** Opening Entries supplied block **

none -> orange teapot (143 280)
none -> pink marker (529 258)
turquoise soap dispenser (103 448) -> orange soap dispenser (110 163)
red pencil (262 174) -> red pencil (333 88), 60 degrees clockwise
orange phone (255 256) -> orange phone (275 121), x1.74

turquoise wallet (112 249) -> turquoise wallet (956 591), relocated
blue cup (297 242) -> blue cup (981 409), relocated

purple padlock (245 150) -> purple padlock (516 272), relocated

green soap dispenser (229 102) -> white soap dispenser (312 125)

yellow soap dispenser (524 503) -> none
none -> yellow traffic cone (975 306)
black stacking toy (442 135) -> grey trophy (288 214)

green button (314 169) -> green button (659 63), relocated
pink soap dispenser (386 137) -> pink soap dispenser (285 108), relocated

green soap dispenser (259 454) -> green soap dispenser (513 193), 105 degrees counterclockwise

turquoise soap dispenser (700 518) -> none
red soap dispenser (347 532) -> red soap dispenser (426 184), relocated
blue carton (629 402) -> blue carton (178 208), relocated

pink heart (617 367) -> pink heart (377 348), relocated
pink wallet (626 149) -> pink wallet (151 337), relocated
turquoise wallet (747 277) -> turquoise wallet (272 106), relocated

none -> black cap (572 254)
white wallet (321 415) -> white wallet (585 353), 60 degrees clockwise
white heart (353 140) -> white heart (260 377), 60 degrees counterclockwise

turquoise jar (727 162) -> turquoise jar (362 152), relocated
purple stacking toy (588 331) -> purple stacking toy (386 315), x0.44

** Closing Entries supplied block **

Task directions: Each entry above should be written again exactly.

Written response:
none -> orange teapot (143 280)
none -> pink marker (529 258)
turquoise soap dispenser (103 448) -> orange soap dispenser (110 163)
red pencil (262 174) -> red pencil (333 88), 60 degrees clockwise
orange phone (255 256) -> orange phone (275 121), x1.74

turquoise wallet (112 249) -> turquoise wallet (956 591), relocated
blue cup (297 242) -> blue cup (981 409), relocated

purple padlock (245 150) -> purple padlock (516 272), relocated

green soap dispenser (229 102) -> white soap dispenser (312 125)

yellow soap dispenser (524 503) -> none
none -> yellow traffic cone (975 306)
black stacking toy (442 135) -> grey trophy (288 214)

green button (314 169) -> green button (659 63), relocated
pink soap dispenser (386 137) -> pink soap dispenser (285 108), relocated

green soap dispenser (259 454) -> green soap dispenser (513 193), 105 degrees counterclockwise

turquoise soap dispenser (700 518) -> none
red soap dispenser (347 532) -> red soap dispenser (426 184), relocated
blue carton (629 402) -> blue carton (178 208), relocated

pink heart (617 367) -> pink heart (377 348), relocated
pink wallet (626 149) -> pink wallet (151 337), relocated
turquoise wallet (747 277) -> turquoise wallet (272 106), relocated

none -> black cap (572 254)
white wallet (321 415) -> white wallet (585 353), 60 degrees clockwise
white heart (353 140) -> white heart (260 377), 60 degrees counterclockwise

turquoise jar (727 162) -> turquoise jar (362 152), relocated
purple stacking toy (588 331) -> purple stacking toy (386 315), x0.44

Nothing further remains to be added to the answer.